** Opening INFORMATION block **

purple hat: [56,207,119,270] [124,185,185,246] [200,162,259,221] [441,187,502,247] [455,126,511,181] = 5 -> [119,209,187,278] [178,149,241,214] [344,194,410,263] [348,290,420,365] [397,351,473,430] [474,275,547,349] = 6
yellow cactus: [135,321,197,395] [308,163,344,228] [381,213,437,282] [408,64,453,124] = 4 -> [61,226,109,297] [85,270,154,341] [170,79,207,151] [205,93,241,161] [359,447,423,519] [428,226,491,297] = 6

** Closing INFORMATION block **
** Opening INFORMATION block **

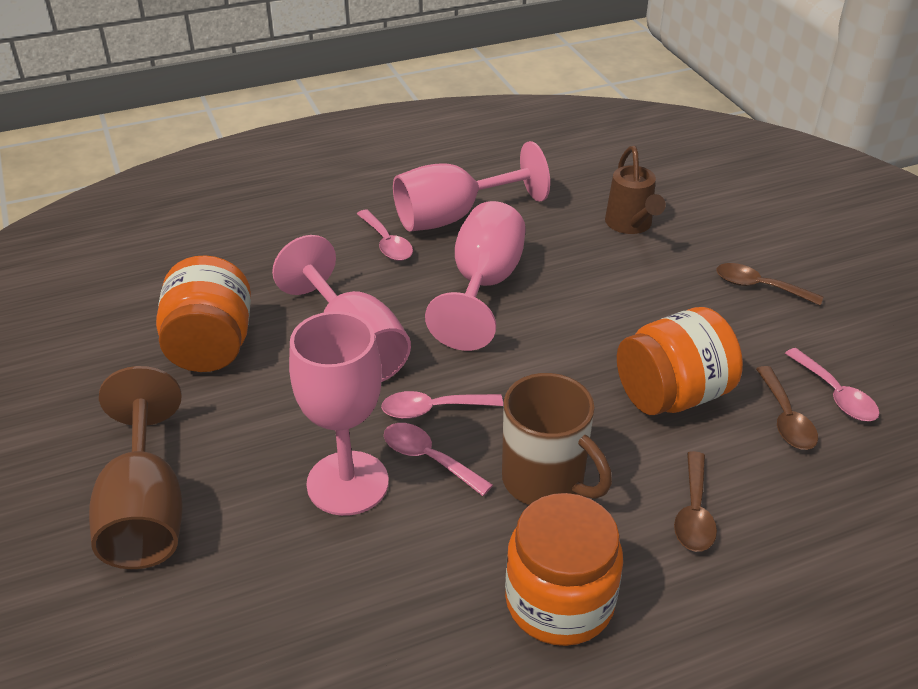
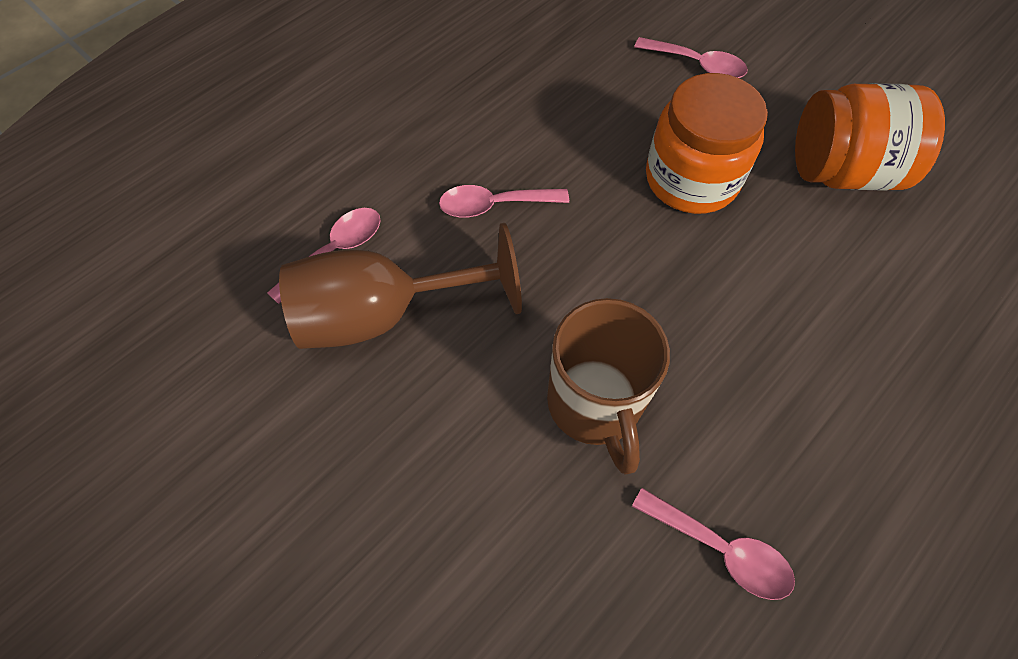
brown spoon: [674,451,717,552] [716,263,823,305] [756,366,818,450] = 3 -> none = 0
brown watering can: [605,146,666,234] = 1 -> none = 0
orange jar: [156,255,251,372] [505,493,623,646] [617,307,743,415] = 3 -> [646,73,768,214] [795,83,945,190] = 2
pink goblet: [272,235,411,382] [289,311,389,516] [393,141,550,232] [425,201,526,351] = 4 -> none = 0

** Closing INFORMATION block **

» **INSTRUCTIONS FOR THE TASK**
Once you find the line with "purple hat: [56,207,119,270]" in the entries above, output it and each line after it up to and including the line with "yellow cactus: [135,321,197,395]", and nothing else.

» **FINAL ANSWER**
purple hat: [56,207,119,270] [124,185,185,246] [200,162,259,221] [441,187,502,247] [455,126,511,181] = 5 -> [119,209,187,278] [178,149,241,214] [344,194,410,263] [348,290,420,365] [397,351,473,430] [474,275,547,349] = 6
yellow cactus: [135,321,197,395] [308,163,344,228] [381,213,437,282] [408,64,453,124] = 4 -> [61,226,109,297] [85,270,154,341] [170,79,207,151] [205,93,241,161] [359,447,423,519] [428,226,491,297] = 6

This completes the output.